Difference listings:
□ □ □ □
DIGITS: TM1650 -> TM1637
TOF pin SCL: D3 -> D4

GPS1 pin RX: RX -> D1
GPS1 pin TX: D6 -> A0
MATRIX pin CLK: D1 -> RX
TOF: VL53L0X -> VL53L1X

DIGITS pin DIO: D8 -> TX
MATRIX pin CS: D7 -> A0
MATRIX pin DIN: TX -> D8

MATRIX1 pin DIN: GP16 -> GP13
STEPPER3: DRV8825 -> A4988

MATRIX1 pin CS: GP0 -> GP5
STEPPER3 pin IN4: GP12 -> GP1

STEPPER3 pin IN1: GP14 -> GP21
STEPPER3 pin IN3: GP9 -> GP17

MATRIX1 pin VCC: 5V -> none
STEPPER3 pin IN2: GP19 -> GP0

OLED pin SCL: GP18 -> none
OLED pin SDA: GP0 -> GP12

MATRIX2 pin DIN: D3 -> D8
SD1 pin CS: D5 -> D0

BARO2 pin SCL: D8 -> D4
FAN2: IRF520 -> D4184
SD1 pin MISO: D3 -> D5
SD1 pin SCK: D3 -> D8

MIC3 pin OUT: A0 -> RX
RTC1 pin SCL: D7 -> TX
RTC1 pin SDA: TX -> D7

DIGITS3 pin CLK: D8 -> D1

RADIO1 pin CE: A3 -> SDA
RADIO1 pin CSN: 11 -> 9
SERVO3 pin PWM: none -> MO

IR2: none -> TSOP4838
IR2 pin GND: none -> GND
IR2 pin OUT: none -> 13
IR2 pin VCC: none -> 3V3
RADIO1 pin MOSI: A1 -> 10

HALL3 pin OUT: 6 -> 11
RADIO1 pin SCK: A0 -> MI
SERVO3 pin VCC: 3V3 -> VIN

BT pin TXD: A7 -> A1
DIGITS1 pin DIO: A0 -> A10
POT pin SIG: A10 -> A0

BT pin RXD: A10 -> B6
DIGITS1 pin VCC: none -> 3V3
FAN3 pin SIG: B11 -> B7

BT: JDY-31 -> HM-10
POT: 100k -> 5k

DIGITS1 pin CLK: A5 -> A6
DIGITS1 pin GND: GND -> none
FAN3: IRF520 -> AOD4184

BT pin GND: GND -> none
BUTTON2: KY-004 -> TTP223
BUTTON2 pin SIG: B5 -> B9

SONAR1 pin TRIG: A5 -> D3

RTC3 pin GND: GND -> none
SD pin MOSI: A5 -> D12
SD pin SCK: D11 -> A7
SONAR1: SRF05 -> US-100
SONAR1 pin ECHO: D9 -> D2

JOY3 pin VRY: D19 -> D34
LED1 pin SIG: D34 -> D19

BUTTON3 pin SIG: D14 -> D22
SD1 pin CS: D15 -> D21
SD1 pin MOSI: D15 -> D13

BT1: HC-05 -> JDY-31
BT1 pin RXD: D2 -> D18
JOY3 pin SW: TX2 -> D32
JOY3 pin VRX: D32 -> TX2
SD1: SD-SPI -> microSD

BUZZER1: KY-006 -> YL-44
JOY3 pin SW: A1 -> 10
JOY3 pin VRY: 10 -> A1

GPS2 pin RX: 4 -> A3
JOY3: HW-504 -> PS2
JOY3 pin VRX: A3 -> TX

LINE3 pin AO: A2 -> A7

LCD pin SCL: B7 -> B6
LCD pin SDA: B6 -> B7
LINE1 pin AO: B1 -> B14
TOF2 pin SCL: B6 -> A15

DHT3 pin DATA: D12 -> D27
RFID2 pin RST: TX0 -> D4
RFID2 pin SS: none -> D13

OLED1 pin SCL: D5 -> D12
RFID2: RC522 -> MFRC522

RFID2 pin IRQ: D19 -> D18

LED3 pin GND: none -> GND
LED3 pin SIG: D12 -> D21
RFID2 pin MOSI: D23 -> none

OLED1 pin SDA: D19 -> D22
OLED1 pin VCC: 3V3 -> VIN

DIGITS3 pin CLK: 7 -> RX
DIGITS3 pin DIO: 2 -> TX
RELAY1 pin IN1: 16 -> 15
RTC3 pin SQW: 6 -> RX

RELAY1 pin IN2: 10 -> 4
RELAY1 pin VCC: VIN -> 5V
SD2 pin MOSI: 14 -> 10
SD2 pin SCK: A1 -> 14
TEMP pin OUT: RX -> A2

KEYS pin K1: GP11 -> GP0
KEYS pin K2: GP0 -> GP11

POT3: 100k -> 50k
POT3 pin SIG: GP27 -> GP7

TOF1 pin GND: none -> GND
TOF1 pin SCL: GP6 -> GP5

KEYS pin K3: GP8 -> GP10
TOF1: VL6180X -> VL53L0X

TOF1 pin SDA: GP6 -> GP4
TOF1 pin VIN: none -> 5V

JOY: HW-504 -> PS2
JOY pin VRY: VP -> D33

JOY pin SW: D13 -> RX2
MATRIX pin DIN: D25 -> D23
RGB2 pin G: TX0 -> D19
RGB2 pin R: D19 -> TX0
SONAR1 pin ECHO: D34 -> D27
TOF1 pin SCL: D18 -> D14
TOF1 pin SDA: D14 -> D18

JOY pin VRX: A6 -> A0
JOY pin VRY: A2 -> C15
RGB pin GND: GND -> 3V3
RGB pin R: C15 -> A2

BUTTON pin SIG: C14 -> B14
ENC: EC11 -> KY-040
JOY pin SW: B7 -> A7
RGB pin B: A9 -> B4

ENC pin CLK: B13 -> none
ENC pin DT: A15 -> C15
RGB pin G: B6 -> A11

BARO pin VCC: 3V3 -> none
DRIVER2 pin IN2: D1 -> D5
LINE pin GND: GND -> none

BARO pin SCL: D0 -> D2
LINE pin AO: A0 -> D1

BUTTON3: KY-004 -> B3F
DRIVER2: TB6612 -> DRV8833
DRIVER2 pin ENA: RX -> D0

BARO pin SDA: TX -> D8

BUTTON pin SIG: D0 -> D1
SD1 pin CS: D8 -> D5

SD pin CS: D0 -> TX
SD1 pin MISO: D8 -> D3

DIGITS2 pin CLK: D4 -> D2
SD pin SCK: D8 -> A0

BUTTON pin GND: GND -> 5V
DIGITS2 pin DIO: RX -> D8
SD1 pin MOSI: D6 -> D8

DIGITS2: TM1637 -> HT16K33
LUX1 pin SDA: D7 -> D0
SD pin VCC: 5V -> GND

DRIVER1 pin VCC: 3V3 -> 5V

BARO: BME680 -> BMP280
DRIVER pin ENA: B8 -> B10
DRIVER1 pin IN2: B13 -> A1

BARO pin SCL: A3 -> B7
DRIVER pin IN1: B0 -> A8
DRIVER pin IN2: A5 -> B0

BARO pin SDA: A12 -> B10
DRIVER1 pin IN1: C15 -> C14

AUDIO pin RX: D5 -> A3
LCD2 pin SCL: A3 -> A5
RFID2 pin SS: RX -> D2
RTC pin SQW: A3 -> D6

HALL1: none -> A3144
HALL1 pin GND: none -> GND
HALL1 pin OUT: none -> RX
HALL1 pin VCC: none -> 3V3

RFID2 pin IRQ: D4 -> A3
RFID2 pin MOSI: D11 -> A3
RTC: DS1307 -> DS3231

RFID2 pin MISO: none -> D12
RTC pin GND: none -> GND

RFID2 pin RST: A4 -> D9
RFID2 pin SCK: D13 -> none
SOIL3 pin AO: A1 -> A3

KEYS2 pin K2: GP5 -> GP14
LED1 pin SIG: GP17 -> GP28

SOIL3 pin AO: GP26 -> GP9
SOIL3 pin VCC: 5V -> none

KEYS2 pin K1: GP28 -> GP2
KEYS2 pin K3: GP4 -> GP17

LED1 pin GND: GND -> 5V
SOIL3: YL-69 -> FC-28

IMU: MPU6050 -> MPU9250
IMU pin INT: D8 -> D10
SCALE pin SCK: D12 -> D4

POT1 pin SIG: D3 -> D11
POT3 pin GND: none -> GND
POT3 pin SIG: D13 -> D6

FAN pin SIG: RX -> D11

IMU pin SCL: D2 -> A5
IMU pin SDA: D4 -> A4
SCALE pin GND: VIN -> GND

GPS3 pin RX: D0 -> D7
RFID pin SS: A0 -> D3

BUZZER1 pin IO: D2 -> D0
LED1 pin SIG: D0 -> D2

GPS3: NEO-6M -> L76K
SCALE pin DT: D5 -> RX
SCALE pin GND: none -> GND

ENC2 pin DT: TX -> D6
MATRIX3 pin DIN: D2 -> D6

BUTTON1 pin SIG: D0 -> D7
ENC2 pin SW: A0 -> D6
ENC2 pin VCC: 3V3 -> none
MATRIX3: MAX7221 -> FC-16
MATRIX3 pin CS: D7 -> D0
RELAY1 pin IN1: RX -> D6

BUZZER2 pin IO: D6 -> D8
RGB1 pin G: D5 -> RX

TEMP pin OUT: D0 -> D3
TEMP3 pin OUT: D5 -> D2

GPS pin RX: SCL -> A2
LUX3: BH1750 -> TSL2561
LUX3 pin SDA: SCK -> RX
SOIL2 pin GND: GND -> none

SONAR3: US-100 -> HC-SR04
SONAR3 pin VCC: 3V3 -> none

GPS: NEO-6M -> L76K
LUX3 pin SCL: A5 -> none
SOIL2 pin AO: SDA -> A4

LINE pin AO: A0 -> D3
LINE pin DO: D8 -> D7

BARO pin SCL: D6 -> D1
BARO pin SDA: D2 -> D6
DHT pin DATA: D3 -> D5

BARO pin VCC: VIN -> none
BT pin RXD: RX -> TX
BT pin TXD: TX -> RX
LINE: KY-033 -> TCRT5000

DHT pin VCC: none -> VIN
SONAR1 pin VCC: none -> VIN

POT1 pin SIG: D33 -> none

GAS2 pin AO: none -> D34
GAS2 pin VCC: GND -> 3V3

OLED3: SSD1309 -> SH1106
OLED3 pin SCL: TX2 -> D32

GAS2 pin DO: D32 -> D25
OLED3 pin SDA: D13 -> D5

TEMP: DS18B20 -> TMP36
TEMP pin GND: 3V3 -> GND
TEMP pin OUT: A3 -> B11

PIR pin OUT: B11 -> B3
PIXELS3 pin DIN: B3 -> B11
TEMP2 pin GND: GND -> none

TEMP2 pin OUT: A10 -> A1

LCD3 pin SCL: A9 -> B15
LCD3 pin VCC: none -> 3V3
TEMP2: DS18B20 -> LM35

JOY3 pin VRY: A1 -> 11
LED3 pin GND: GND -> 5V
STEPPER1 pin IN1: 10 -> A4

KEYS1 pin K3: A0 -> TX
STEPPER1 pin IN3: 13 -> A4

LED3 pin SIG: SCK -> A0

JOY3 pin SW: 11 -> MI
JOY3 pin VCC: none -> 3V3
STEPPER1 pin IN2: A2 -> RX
□ □ □ □
Instructions to follow: If a line in the data above holds the string "ECHO", copy it.

Task response:
SONAR1 pin ECHO: D9 -> D2
SONAR1 pin ECHO: D34 -> D27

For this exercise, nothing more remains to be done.